§ Scene comparison data
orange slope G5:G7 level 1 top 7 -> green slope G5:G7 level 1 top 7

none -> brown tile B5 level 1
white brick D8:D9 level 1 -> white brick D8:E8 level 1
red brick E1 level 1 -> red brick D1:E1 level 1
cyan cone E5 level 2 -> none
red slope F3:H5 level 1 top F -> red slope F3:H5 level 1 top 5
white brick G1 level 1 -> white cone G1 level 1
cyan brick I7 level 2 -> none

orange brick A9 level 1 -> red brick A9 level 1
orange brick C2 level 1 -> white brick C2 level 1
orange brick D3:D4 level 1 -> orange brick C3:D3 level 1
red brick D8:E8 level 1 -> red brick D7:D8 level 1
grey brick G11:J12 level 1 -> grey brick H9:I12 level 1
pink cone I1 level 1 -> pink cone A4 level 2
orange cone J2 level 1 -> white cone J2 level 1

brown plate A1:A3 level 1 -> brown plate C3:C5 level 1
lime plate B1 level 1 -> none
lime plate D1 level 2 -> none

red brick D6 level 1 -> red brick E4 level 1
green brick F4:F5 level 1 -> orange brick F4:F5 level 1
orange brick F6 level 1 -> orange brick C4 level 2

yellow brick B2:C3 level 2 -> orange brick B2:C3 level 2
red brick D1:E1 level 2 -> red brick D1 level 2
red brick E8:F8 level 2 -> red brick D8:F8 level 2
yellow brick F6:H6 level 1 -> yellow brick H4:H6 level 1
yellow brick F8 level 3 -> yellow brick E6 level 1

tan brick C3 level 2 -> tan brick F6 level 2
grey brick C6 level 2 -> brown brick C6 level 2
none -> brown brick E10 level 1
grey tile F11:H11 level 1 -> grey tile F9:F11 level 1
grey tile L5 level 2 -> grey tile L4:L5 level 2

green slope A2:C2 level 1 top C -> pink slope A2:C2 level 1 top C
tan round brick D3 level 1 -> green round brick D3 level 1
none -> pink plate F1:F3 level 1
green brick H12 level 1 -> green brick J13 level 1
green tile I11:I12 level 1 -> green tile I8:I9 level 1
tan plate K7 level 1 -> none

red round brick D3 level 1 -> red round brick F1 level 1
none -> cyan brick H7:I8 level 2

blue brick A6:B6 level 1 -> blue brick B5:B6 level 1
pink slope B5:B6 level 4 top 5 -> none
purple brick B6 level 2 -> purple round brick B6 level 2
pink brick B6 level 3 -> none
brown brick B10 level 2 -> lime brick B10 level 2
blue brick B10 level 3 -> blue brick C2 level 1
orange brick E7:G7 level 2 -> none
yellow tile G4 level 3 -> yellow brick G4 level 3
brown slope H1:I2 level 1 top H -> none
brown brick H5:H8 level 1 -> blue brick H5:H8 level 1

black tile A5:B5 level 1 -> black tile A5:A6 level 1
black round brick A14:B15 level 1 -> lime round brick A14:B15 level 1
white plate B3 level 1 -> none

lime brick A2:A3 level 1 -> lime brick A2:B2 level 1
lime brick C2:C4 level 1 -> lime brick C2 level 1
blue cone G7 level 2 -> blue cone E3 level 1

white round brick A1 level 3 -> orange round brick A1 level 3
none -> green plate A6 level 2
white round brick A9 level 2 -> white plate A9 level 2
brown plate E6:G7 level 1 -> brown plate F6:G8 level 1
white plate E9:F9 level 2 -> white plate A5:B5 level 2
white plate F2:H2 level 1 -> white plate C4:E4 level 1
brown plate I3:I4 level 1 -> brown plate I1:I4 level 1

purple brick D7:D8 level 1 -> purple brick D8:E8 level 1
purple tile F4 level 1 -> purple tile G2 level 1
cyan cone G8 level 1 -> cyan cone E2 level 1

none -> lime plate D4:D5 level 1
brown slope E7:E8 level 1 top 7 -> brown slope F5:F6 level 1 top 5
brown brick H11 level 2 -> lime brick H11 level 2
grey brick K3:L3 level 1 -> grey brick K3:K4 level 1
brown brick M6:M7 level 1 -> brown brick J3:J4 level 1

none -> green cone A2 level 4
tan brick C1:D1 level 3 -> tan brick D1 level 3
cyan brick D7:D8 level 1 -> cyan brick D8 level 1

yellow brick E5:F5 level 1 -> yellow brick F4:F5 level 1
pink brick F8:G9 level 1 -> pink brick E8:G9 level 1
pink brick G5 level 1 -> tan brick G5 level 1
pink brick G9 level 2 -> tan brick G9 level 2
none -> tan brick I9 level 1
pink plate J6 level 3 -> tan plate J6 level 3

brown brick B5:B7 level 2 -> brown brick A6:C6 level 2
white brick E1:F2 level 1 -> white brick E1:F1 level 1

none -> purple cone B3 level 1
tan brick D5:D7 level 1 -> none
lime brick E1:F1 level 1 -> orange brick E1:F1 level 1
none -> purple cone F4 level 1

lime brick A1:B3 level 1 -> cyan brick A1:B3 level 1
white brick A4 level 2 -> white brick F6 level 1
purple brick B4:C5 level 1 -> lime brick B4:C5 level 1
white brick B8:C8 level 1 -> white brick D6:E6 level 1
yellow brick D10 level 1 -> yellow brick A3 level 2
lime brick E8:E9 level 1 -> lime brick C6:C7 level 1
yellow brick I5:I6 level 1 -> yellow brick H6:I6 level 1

§ ACTION ITEM
Starting with the first line of the records above, give back each line exactly until the line with "cyan brick I7 level 2 -> none" has been given as well.

§ REPLY TO THE EXERCISE
orange slope G5:G7 level 1 top 7 -> green slope G5:G7 level 1 top 7

none -> brown tile B5 level 1
white brick D8:D9 level 1 -> white brick D8:E8 level 1
red brick E1 level 1 -> red brick D1:E1 level 1
cyan cone E5 level 2 -> none
red slope F3:H5 level 1 top F -> red slope F3:H5 level 1 top 5
white brick G1 level 1 -> white cone G1 level 1
cyan brick I7 level 2 -> none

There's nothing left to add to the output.